┌─ Task input

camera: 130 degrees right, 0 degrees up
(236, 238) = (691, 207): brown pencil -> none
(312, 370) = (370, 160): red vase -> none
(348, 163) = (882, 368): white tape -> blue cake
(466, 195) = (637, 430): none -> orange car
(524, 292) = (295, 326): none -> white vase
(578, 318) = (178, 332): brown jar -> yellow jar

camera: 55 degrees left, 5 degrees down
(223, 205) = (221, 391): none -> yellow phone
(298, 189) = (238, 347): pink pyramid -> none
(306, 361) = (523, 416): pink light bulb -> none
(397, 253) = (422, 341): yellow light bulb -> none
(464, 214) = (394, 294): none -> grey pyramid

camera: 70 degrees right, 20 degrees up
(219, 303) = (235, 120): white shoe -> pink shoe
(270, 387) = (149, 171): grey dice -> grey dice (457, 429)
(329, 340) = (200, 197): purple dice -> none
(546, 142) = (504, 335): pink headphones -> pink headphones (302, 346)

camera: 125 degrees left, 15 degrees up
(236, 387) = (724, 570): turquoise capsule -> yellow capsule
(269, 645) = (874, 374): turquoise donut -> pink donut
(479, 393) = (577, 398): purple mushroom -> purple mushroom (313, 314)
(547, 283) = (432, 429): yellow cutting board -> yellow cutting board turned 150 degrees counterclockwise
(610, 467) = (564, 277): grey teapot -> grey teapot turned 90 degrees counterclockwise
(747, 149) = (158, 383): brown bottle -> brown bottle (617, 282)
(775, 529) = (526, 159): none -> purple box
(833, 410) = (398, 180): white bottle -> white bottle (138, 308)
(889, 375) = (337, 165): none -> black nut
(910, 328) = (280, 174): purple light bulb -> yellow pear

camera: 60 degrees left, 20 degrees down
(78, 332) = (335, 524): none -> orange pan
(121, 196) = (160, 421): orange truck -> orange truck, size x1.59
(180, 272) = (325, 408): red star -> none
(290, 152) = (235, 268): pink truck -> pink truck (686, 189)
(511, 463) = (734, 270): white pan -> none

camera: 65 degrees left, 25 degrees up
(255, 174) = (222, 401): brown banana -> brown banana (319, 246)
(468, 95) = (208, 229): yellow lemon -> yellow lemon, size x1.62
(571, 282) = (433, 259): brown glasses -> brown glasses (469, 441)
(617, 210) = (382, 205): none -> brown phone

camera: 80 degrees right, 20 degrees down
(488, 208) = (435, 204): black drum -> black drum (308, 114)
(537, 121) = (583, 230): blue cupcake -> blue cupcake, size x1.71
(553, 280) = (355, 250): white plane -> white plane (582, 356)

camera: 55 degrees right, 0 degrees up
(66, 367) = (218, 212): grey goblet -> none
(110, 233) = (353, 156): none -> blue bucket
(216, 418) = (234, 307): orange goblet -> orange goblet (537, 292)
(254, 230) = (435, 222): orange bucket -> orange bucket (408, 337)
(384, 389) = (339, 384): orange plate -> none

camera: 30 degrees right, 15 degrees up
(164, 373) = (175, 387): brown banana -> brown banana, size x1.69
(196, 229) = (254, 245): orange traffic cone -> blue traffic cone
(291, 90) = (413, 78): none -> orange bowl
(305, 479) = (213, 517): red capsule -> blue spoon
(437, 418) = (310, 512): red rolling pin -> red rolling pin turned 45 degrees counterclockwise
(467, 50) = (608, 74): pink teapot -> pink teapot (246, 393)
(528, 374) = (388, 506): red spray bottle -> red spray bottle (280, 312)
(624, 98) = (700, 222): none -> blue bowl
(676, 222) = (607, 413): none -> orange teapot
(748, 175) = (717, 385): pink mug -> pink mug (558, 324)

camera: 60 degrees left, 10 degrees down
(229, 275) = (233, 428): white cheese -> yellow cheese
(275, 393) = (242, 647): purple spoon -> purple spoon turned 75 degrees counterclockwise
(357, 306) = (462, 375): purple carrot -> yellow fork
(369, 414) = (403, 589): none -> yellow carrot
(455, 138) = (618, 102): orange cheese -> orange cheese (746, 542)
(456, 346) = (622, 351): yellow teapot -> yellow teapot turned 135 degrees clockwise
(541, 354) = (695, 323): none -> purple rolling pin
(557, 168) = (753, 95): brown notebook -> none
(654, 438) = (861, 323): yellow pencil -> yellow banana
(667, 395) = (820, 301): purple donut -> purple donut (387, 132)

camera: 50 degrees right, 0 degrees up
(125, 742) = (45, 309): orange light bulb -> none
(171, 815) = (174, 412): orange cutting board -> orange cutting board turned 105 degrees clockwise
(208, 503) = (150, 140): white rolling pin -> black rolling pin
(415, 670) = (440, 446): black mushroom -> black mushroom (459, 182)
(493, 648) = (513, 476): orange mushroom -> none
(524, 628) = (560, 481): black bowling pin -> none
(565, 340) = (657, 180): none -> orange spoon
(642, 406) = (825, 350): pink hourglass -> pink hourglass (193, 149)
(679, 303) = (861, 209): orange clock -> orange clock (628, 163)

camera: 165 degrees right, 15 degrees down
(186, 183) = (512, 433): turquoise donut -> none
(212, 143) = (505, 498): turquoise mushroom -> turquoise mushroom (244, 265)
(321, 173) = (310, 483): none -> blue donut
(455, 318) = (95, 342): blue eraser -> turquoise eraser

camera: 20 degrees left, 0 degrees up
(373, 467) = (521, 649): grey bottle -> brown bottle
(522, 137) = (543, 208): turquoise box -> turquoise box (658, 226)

└─

Each line of the data should be transcribed exactly.

camera: 130 degrees right, 0 degrees up
(236, 238) = (691, 207): brown pencil -> none
(312, 370) = (370, 160): red vase -> none
(348, 163) = (882, 368): white tape -> blue cake
(466, 195) = (637, 430): none -> orange car
(524, 292) = (295, 326): none -> white vase
(578, 318) = (178, 332): brown jar -> yellow jar

camera: 55 degrees left, 5 degrees down
(223, 205) = (221, 391): none -> yellow phone
(298, 189) = (238, 347): pink pyramid -> none
(306, 361) = (523, 416): pink light bulb -> none
(397, 253) = (422, 341): yellow light bulb -> none
(464, 214) = (394, 294): none -> grey pyramid

camera: 70 degrees right, 20 degrees up
(219, 303) = (235, 120): white shoe -> pink shoe
(270, 387) = (149, 171): grey dice -> grey dice (457, 429)
(329, 340) = (200, 197): purple dice -> none
(546, 142) = (504, 335): pink headphones -> pink headphones (302, 346)

camera: 125 degrees left, 15 degrees up
(236, 387) = (724, 570): turquoise capsule -> yellow capsule
(269, 645) = (874, 374): turquoise donut -> pink donut
(479, 393) = (577, 398): purple mushroom -> purple mushroom (313, 314)
(547, 283) = (432, 429): yellow cutting board -> yellow cutting board turned 150 degrees counterclockwise
(610, 467) = (564, 277): grey teapot -> grey teapot turned 90 degrees counterclockwise
(747, 149) = (158, 383): brown bottle -> brown bottle (617, 282)
(775, 529) = (526, 159): none -> purple box
(833, 410) = (398, 180): white bottle -> white bottle (138, 308)
(889, 375) = (337, 165): none -> black nut
(910, 328) = (280, 174): purple light bulb -> yellow pear

camera: 60 degrees left, 20 degrees down
(78, 332) = (335, 524): none -> orange pan
(121, 196) = (160, 421): orange truck -> orange truck, size x1.59
(180, 272) = (325, 408): red star -> none
(290, 152) = (235, 268): pink truck -> pink truck (686, 189)
(511, 463) = (734, 270): white pan -> none

camera: 65 degrees left, 25 degrees up
(255, 174) = (222, 401): brown banana -> brown banana (319, 246)
(468, 95) = (208, 229): yellow lemon -> yellow lemon, size x1.62
(571, 282) = (433, 259): brown glasses -> brown glasses (469, 441)
(617, 210) = (382, 205): none -> brown phone

camera: 80 degrees right, 20 degrees down
(488, 208) = (435, 204): black drum -> black drum (308, 114)
(537, 121) = (583, 230): blue cupcake -> blue cupcake, size x1.71
(553, 280) = (355, 250): white plane -> white plane (582, 356)

camera: 55 degrees right, 0 degrees up
(66, 367) = (218, 212): grey goblet -> none
(110, 233) = (353, 156): none -> blue bucket
(216, 418) = (234, 307): orange goblet -> orange goblet (537, 292)
(254, 230) = (435, 222): orange bucket -> orange bucket (408, 337)
(384, 389) = (339, 384): orange plate -> none

camera: 30 degrees right, 15 degrees up
(164, 373) = (175, 387): brown banana -> brown banana, size x1.69
(196, 229) = (254, 245): orange traffic cone -> blue traffic cone
(291, 90) = (413, 78): none -> orange bowl
(305, 479) = (213, 517): red capsule -> blue spoon
(437, 418) = (310, 512): red rolling pin -> red rolling pin turned 45 degrees counterclockwise
(467, 50) = (608, 74): pink teapot -> pink teapot (246, 393)
(528, 374) = (388, 506): red spray bottle -> red spray bottle (280, 312)
(624, 98) = (700, 222): none -> blue bowl
(676, 222) = (607, 413): none -> orange teapot
(748, 175) = (717, 385): pink mug -> pink mug (558, 324)

camera: 60 degrees left, 10 degrees down
(229, 275) = (233, 428): white cheese -> yellow cheese
(275, 393) = (242, 647): purple spoon -> purple spoon turned 75 degrees counterclockwise
(357, 306) = (462, 375): purple carrot -> yellow fork
(369, 414) = (403, 589): none -> yellow carrot
(455, 138) = (618, 102): orange cheese -> orange cheese (746, 542)
(456, 346) = (622, 351): yellow teapot -> yellow teapot turned 135 degrees clockwise
(541, 354) = (695, 323): none -> purple rolling pin
(557, 168) = (753, 95): brown notebook -> none
(654, 438) = (861, 323): yellow pencil -> yellow banana
(667, 395) = (820, 301): purple donut -> purple donut (387, 132)

camera: 50 degrees right, 0 degrees up
(125, 742) = (45, 309): orange light bulb -> none
(171, 815) = (174, 412): orange cutting board -> orange cutting board turned 105 degrees clockwise
(208, 503) = (150, 140): white rolling pin -> black rolling pin
(415, 670) = (440, 446): black mushroom -> black mushroom (459, 182)
(493, 648) = (513, 476): orange mushroom -> none
(524, 628) = (560, 481): black bowling pin -> none
(565, 340) = (657, 180): none -> orange spoon
(642, 406) = (825, 350): pink hourglass -> pink hourglass (193, 149)
(679, 303) = (861, 209): orange clock -> orange clock (628, 163)

camera: 165 degrees right, 15 degrees down
(186, 183) = (512, 433): turquoise donut -> none
(212, 143) = (505, 498): turquoise mushroom -> turquoise mushroom (244, 265)
(321, 173) = (310, 483): none -> blue donut
(455, 318) = (95, 342): blue eraser -> turquoise eraser

camera: 20 degrees left, 0 degrees up
(373, 467) = (521, 649): grey bottle -> brown bottle
(522, 137) = (543, 208): turquoise box -> turquoise box (658, 226)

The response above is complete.